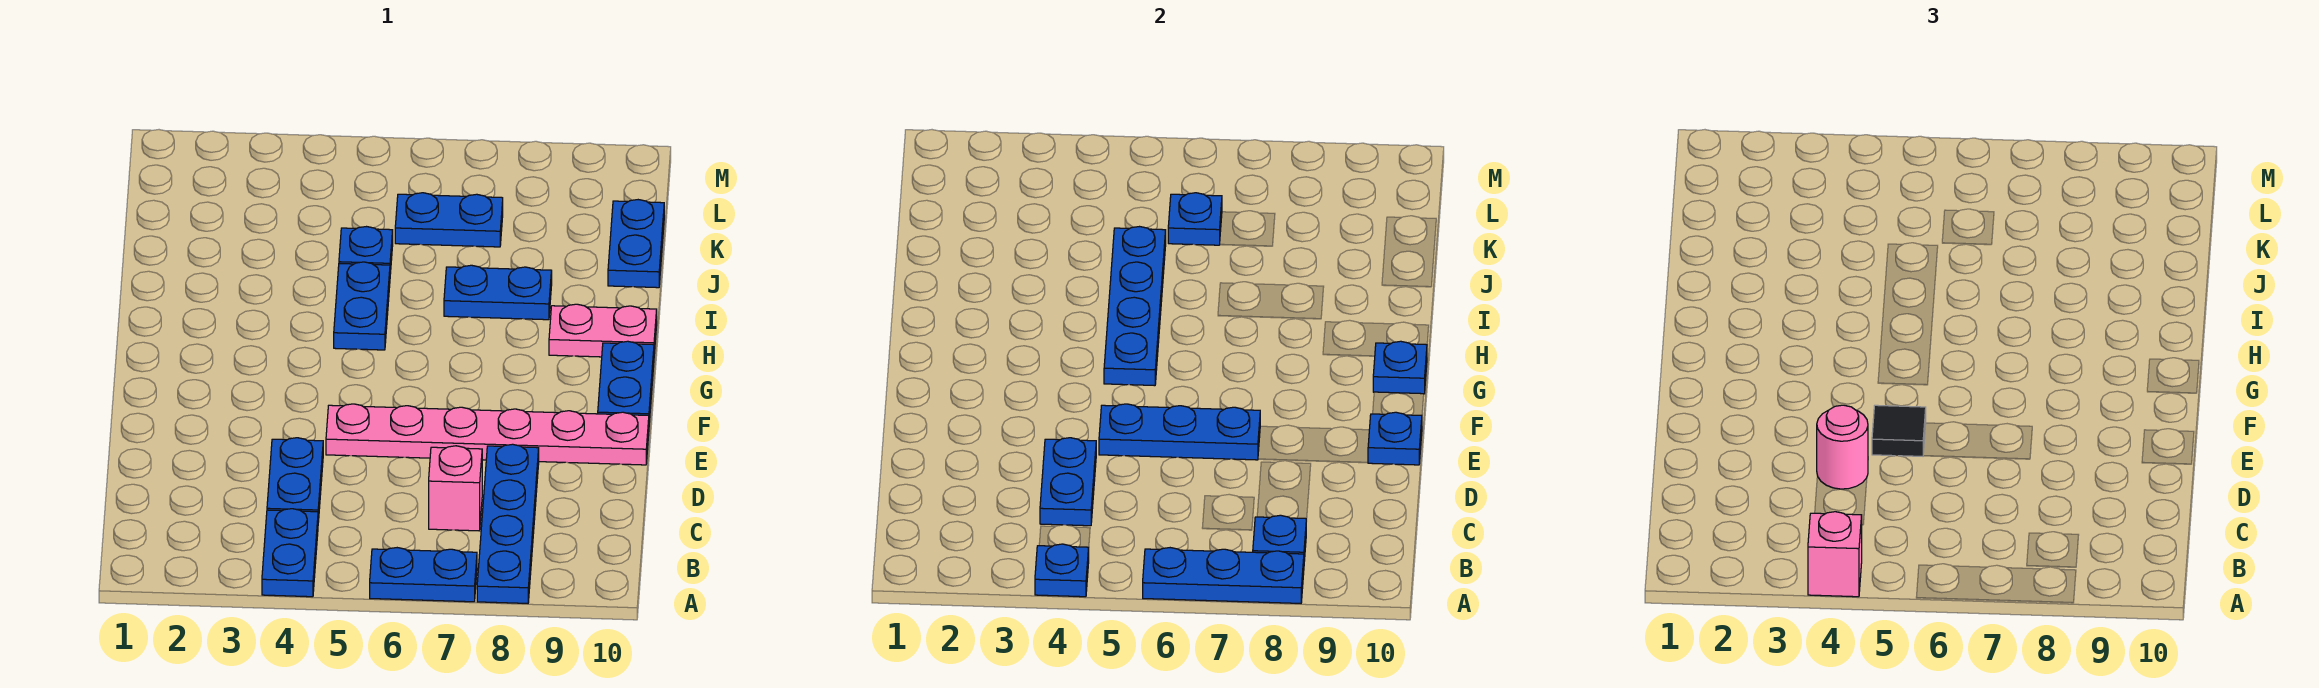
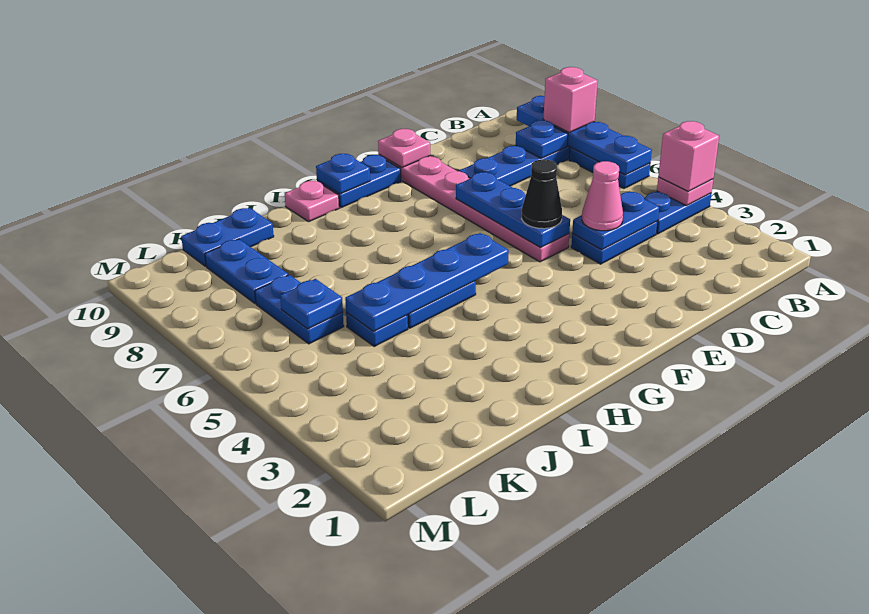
blue plate A4 level 2 -> pink plate A4 level 2
blue plate A6:A8 level 2 -> blue plate A6:A9 level 2
pink brick C7 level 1 -> pink brick A8 level 3
pink round brick D4 level 3 -> pink cone D4 level 3
black tile E5 level 3 -> black cone E5 level 3
blue plate E10 level 2 -> pink plate E10 level 2
pink plate H9:H10 level 1 -> pink plate H10 level 1
blue plate I7:I8 level 1 -> blue plate K8:K9 level 1

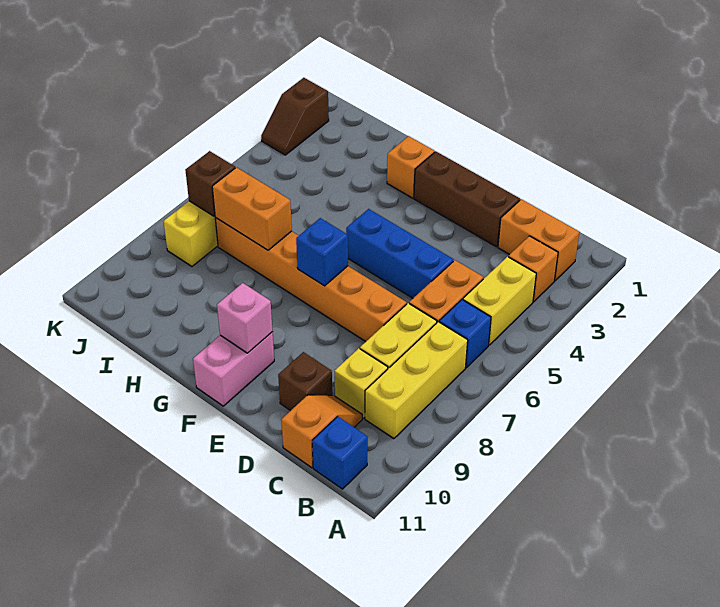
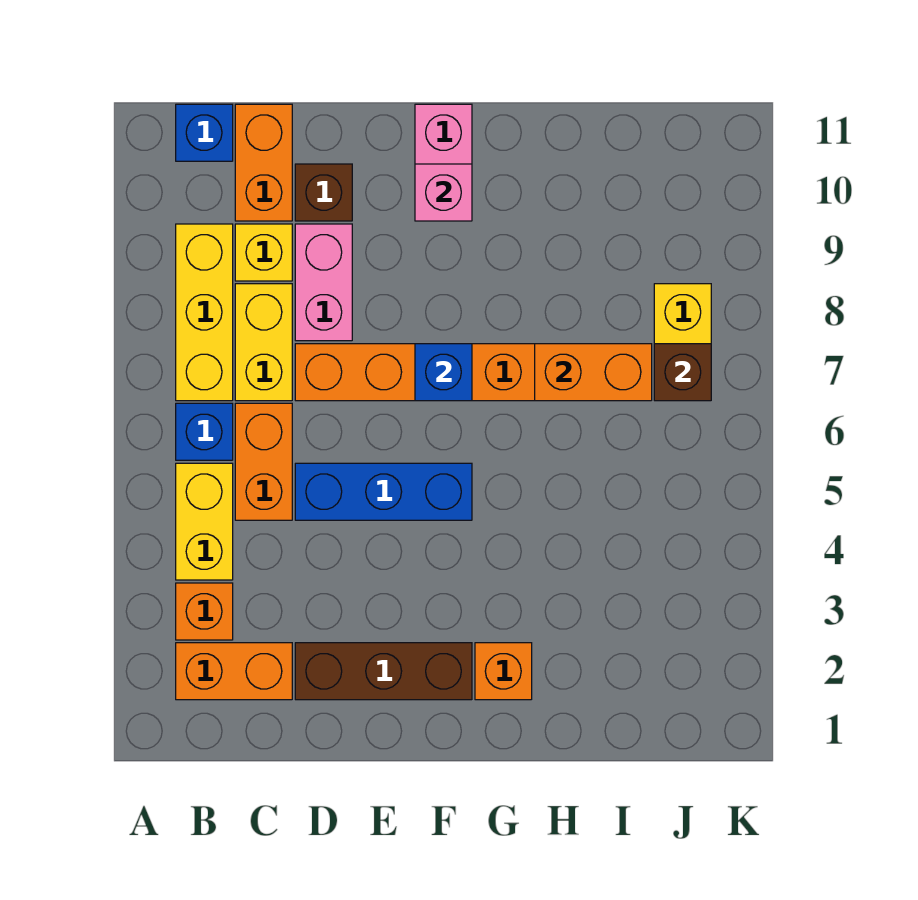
orange slope C10:C11 level 1 top 11 -> orange brick C10:C11 level 1
none -> pink brick D8:D9 level 1
brown slope K2:K3 level 1 top 2 -> none

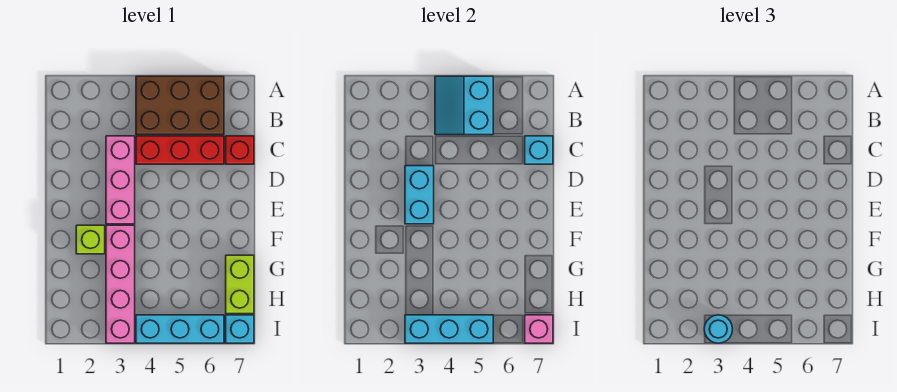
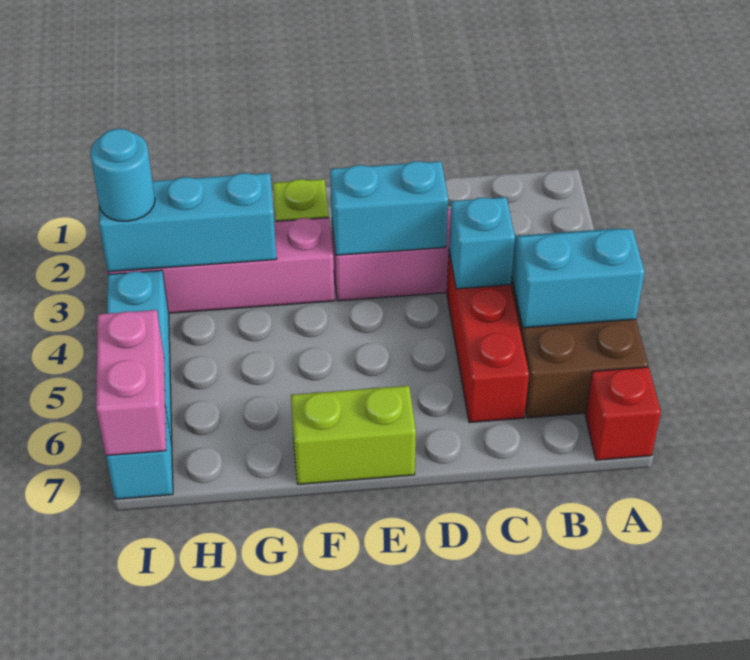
red brick C7 level 1 -> red brick A7 level 1
cyan brick C7 level 2 -> cyan brick C4 level 2
lime brick G7:H7 level 1 -> lime brick E7:F7 level 1
cyan brick I3:I5 level 2 -> cyan brick G3:I3 level 2
pink brick I7 level 2 -> pink brick I6:I7 level 2

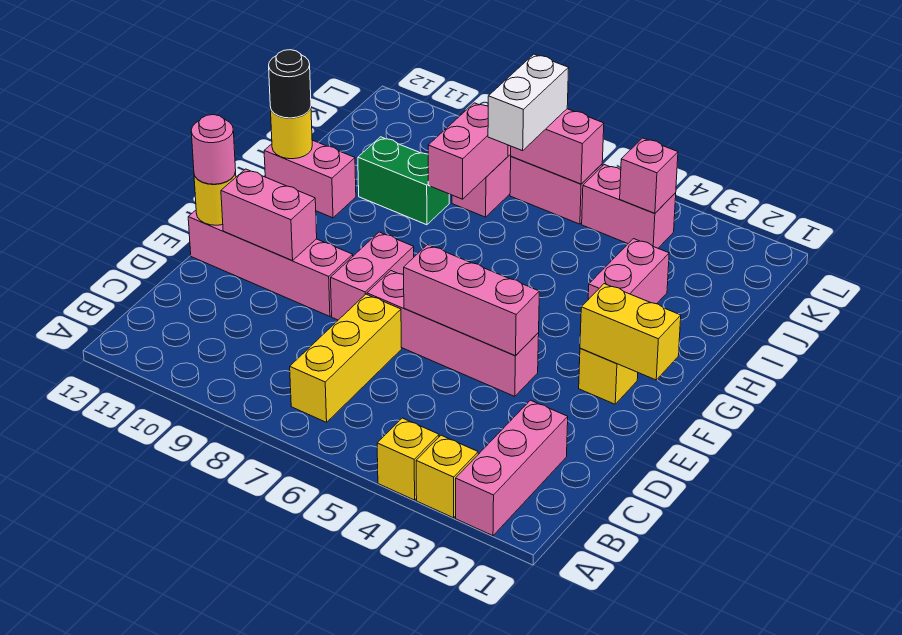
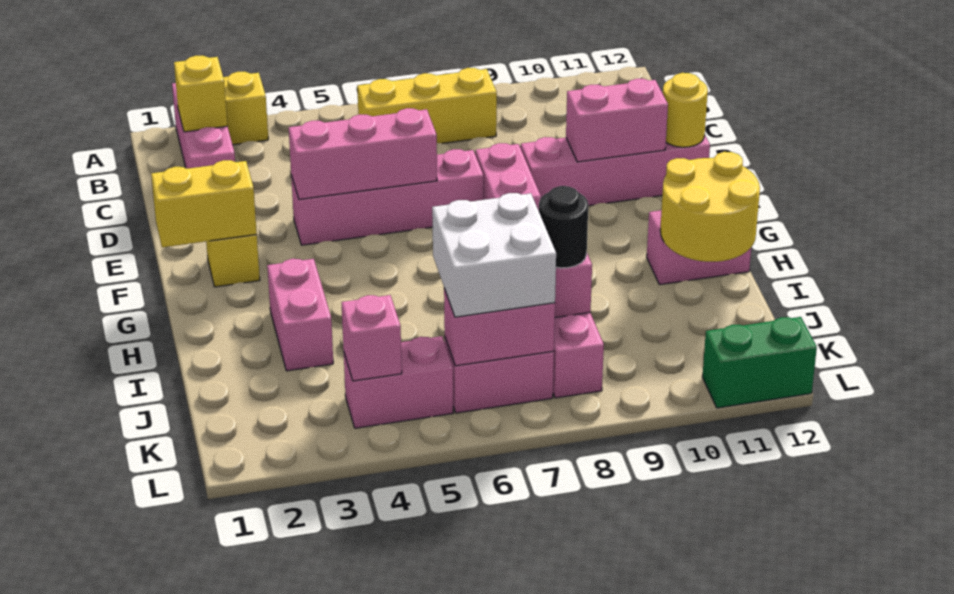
yellow brick A4 level 1 -> yellow brick B2 level 2
yellow brick B7:D7 level 1 -> yellow brick B6:B8 level 1
pink round brick E12 level 3 -> none
yellow round brick H12 level 2 -> yellow round brick H11:I12 level 2
black round brick H12 level 3 -> black round brick J8 level 3
green brick I9:I10 level 1 -> green brick L11:L12 level 1
white brick J7:K7 level 3 -> white brick J6:K7 level 3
#####
Instructions for the task: Take each line above that contains "yellow" and copy it out.

Finished task:
yellow brick A4 level 1 -> yellow brick B2 level 2
yellow brick B7:D7 level 1 -> yellow brick B6:B8 level 1
yellow round brick H12 level 2 -> yellow round brick H11:I12 level 2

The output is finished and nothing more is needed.